Segment Start: DATA SEGMENT

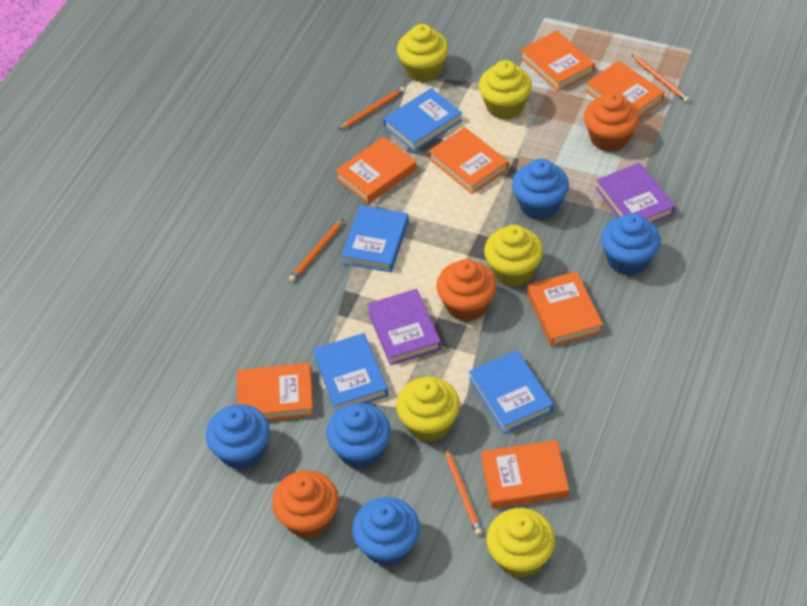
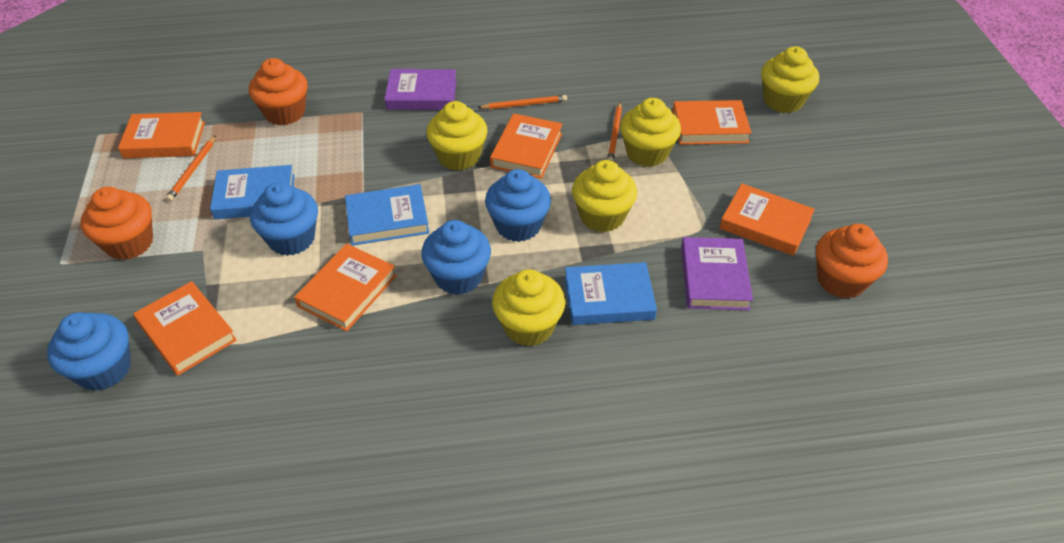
blue book: 4 -> 3
blue cupcake: 5 -> 4
orange book: 7 -> 6
orange pencil: 4 -> 3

Segment End: DATA SEGMENT

• _BRIEF_:
Pictures aside, print every line of the material exactly.

• _RESULT_:
blue book: 4 -> 3
blue cupcake: 5 -> 4
orange book: 7 -> 6
orange pencil: 4 -> 3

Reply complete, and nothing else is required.